■ WHAT IS BEING ASKED ■
Leave out the lines before the one with "red brick E12:E13"; output that line and all remaining lines of the records exactly.

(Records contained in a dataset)
--------------------

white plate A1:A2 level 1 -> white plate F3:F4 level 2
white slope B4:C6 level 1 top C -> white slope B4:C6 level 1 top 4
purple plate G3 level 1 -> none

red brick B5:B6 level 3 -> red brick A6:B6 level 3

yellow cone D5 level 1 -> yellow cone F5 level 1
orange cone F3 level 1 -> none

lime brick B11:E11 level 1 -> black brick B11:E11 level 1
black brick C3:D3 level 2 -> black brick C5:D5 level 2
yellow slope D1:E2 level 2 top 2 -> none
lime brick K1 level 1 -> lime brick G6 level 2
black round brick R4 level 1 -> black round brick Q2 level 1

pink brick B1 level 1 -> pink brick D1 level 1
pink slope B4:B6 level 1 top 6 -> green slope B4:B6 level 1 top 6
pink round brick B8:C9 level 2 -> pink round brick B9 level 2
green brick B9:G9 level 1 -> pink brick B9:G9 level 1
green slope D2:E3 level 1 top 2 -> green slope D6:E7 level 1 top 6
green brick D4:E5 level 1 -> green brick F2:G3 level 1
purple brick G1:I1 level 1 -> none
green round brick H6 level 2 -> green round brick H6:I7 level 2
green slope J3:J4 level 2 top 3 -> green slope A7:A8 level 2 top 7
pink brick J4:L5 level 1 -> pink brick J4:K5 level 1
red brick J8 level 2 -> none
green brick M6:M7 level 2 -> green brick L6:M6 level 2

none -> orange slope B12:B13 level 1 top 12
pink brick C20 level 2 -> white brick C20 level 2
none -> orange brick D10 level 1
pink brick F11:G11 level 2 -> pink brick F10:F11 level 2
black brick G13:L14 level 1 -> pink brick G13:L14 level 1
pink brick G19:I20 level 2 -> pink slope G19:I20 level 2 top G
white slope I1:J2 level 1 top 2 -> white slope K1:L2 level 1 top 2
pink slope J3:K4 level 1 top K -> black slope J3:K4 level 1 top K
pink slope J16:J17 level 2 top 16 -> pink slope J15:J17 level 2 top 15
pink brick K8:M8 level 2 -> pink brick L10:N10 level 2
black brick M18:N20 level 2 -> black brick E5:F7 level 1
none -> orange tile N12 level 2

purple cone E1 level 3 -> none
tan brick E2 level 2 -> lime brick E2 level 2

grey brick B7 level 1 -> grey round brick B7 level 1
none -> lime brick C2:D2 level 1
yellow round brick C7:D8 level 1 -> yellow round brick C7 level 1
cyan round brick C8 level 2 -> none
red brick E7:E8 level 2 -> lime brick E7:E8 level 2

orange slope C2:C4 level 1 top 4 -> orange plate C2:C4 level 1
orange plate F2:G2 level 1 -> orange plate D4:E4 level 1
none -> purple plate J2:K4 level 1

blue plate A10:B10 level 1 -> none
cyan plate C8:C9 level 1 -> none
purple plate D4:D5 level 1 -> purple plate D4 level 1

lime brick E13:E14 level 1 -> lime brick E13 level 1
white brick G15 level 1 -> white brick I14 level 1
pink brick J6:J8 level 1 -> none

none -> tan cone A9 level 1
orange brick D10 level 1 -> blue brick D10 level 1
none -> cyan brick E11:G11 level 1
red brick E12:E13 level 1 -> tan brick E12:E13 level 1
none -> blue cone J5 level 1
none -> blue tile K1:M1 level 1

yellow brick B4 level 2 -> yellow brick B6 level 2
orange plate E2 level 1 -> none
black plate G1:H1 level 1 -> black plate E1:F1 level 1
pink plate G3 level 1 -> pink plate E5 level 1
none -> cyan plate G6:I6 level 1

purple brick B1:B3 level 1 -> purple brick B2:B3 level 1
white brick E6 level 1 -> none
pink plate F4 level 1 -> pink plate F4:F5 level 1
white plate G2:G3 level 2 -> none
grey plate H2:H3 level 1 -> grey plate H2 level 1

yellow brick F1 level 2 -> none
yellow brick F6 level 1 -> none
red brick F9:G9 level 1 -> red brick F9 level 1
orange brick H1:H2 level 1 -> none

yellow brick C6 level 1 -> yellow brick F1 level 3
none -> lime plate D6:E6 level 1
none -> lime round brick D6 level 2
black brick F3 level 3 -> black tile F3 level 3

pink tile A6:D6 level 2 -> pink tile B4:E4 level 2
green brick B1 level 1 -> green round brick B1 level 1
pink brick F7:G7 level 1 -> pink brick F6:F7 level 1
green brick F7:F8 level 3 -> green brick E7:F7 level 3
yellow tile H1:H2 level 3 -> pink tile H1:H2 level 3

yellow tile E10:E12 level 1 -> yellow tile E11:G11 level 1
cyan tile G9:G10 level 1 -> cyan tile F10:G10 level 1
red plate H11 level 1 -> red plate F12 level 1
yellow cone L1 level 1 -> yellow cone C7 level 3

--------------------

■ ANSWER TO THIS TASK ■
red brick E12:E13 level 1 -> tan brick E12:E13 level 1
none -> blue cone J5 level 1
none -> blue tile K1:M1 level 1

yellow brick B4 level 2 -> yellow brick B6 level 2
orange plate E2 level 1 -> none
black plate G1:H1 level 1 -> black plate E1:F1 level 1
pink plate G3 level 1 -> pink plate E5 level 1
none -> cyan plate G6:I6 level 1

purple brick B1:B3 level 1 -> purple brick B2:B3 level 1
white brick E6 level 1 -> none
pink plate F4 level 1 -> pink plate F4:F5 level 1
white plate G2:G3 level 2 -> none
grey plate H2:H3 level 1 -> grey plate H2 level 1

yellow brick F1 level 2 -> none
yellow brick F6 level 1 -> none
red brick F9:G9 level 1 -> red brick F9 level 1
orange brick H1:H2 level 1 -> none

yellow brick C6 level 1 -> yellow brick F1 level 3
none -> lime plate D6:E6 level 1
none -> lime round brick D6 level 2
black brick F3 level 3 -> black tile F3 level 3

pink tile A6:D6 level 2 -> pink tile B4:E4 level 2
green brick B1 level 1 -> green round brick B1 level 1
pink brick F7:G7 level 1 -> pink brick F6:F7 level 1
green brick F7:F8 level 3 -> green brick E7:F7 level 3
yellow tile H1:H2 level 3 -> pink tile H1:H2 level 3

yellow tile E10:E12 level 1 -> yellow tile E11:G11 level 1
cyan tile G9:G10 level 1 -> cyan tile F10:G10 level 1
red plate H11 level 1 -> red plate F12 level 1
yellow cone L1 level 1 -> yellow cone C7 level 3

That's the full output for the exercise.